Exercise objective
This exercise calls for retyping every line below exactly, with the images omitted.

Data for this task
####################

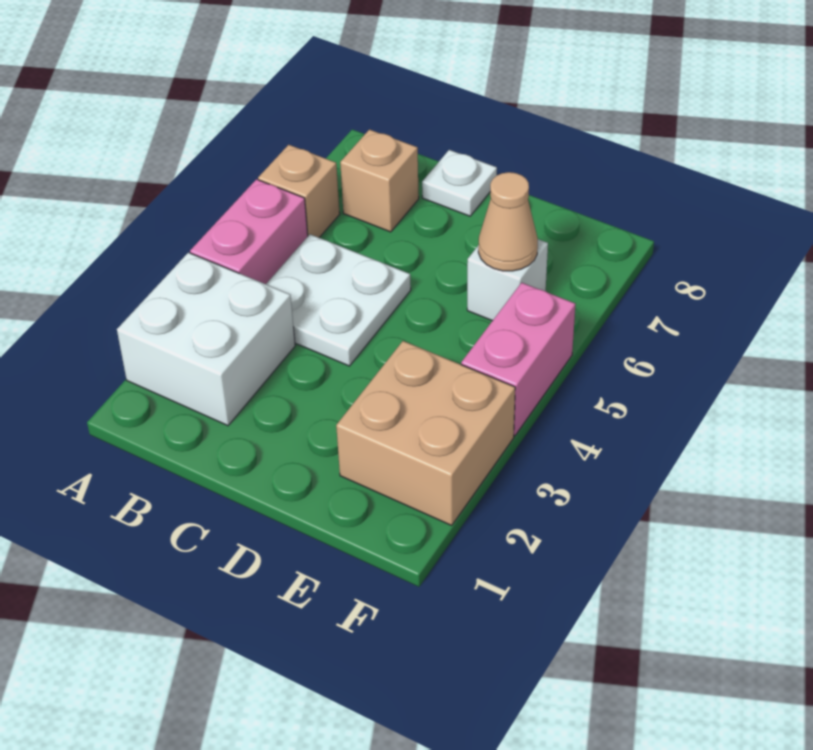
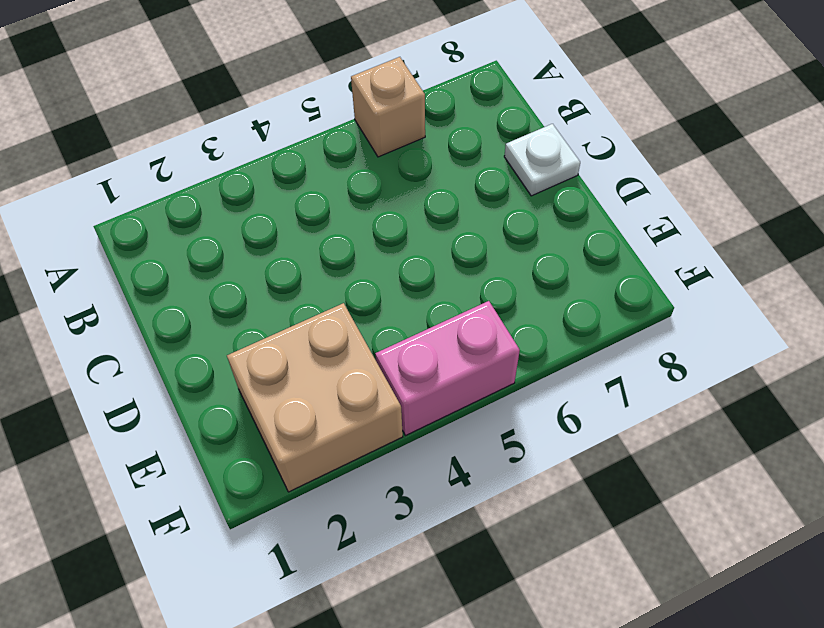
none -> white brick A2:B3 level 1
none -> pink brick A4:A5 level 1

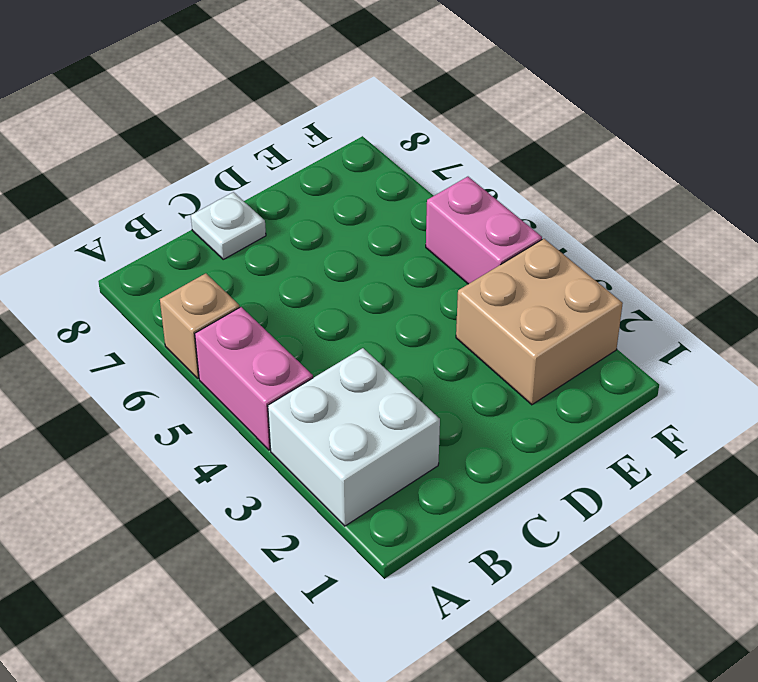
none -> white plate B4:C5 level 1
none -> tan brick B7 level 1

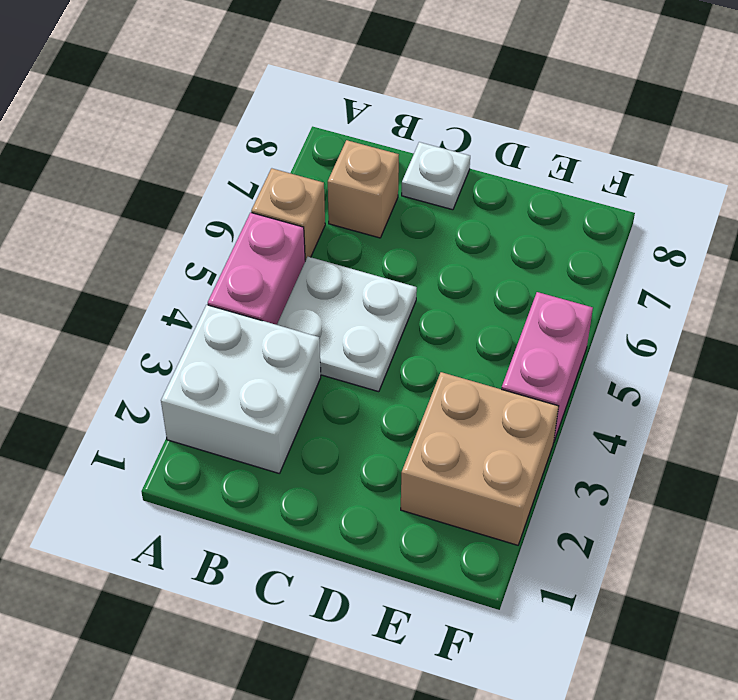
none -> white brick E6 level 1
none -> tan cone E6 level 2

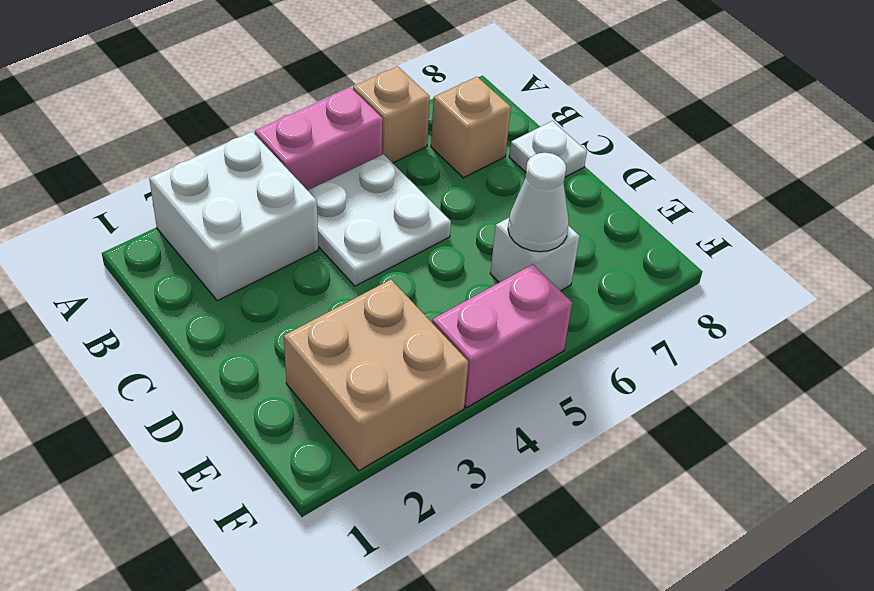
white cone E6 level 2 -> tan cone E6 level 2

####################

Result for this task
none -> white brick A2:B3 level 1
none -> pink brick A4:A5 level 1

none -> white plate B4:C5 level 1
none -> tan brick B7 level 1

none -> white brick E6 level 1
none -> tan cone E6 level 2

white cone E6 level 2 -> tan cone E6 level 2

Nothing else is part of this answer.